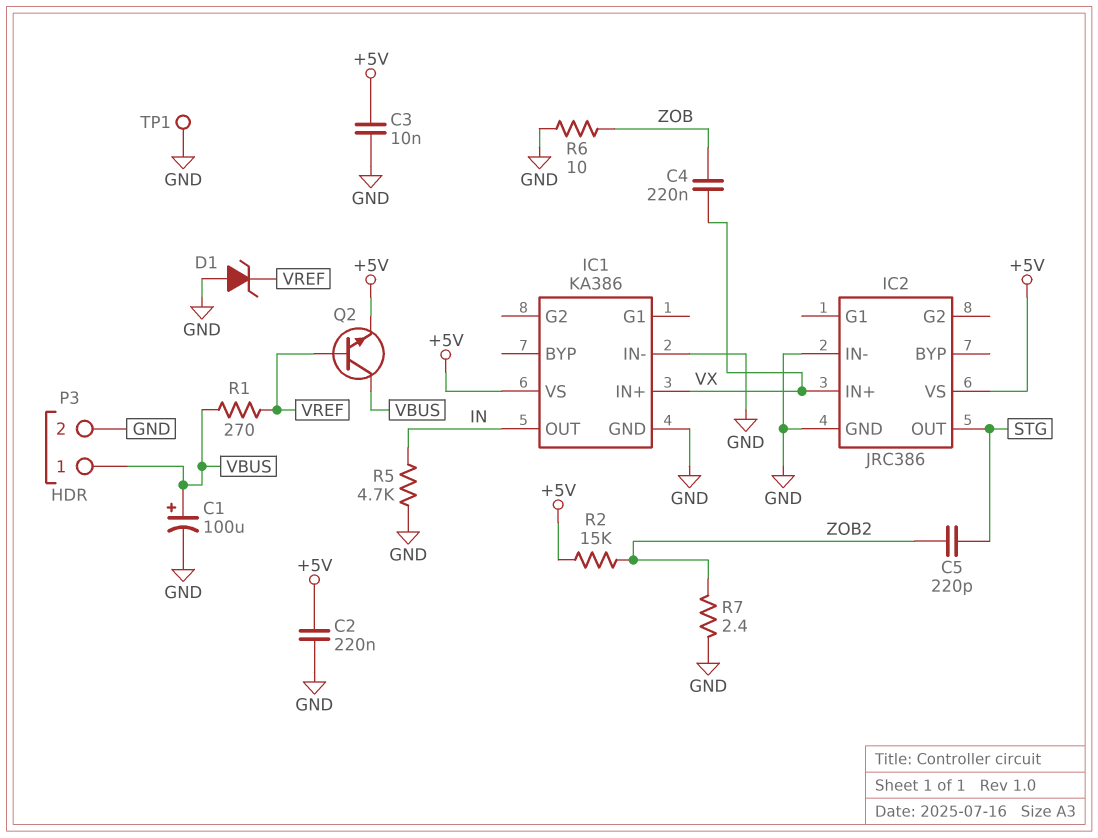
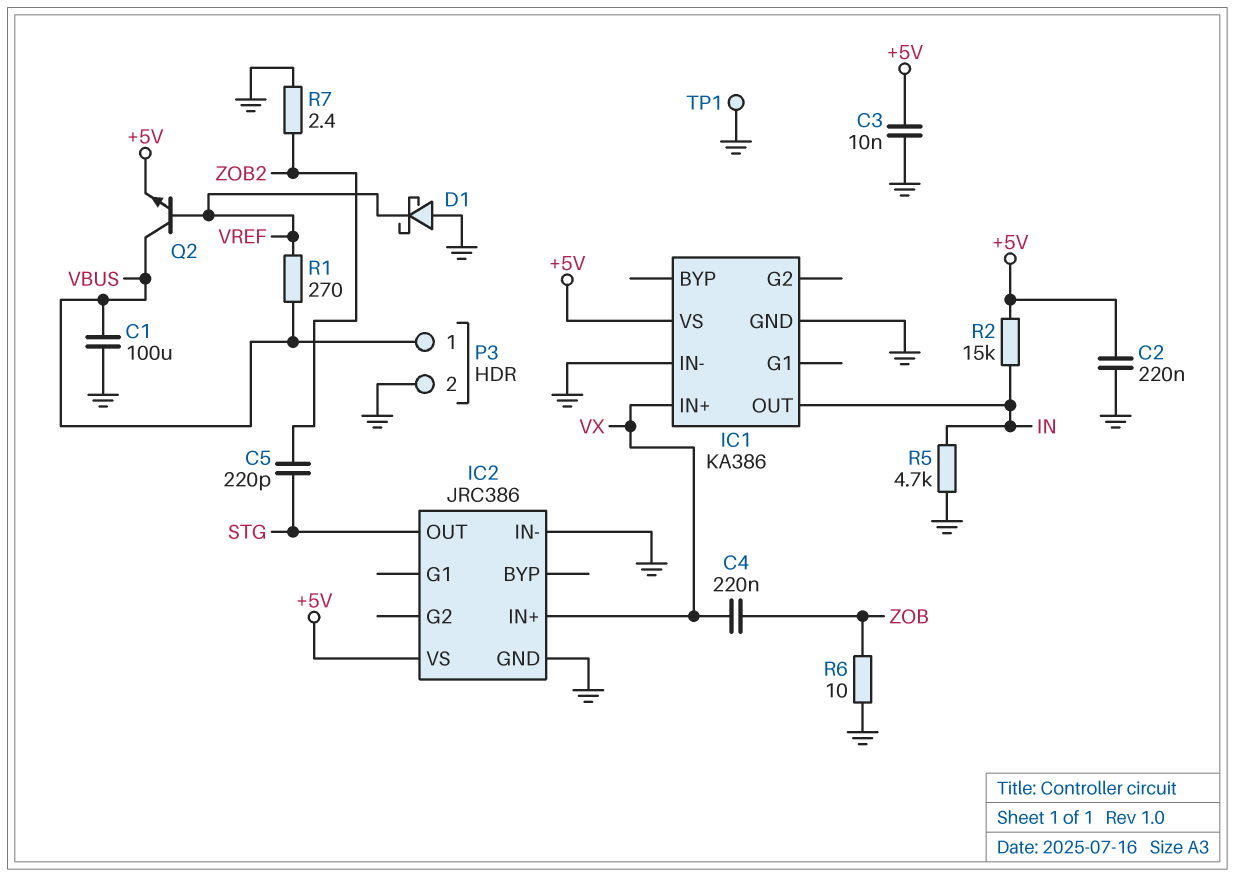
C1: 100uF (plus VBUS, minus GND) -> 100uF (GND, VBUS)
D1: zener (A GND, K VREF) -> schottky (A GND, K VREF)
R2: 15k (+5V, ZOB2) -> 15k (+5V, IN)

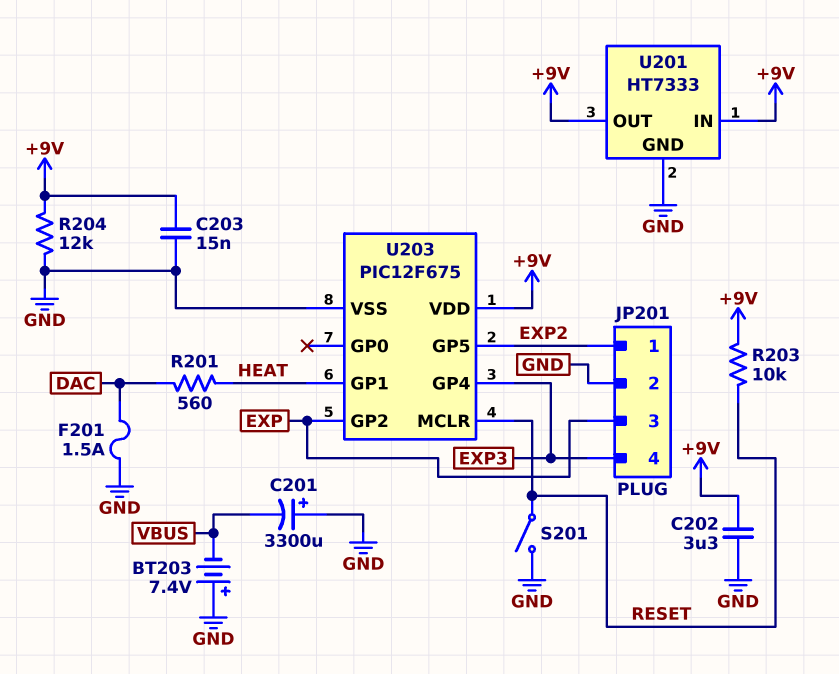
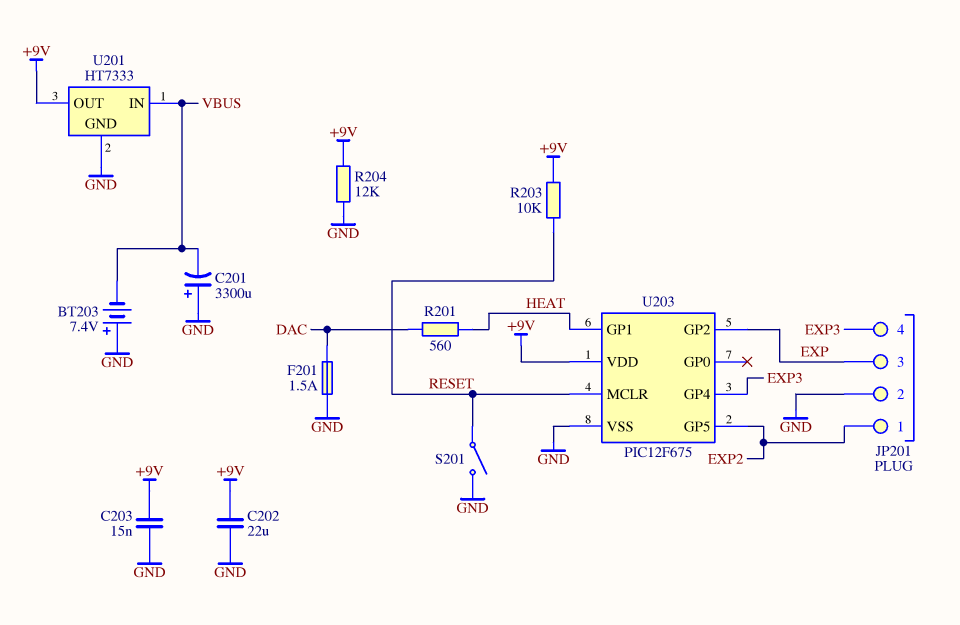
C202: 3.3uF (+9V, GND) -> 22uF (+9V, GND)
U201 pin IN: +9V -> VBUS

## Exercise instructions
Would you please write out the entries in full, exactly as they read, but without pictures?

## Expected answer
C1: 100uF (plus VBUS, minus GND) -> 100uF (GND, VBUS)
D1: zener (A GND, K VREF) -> schottky (A GND, K VREF)
R2: 15k (+5V, ZOB2) -> 15k (+5V, IN)

C202: 3.3uF (+9V, GND) -> 22uF (+9V, GND)
U201 pin IN: +9V -> VBUS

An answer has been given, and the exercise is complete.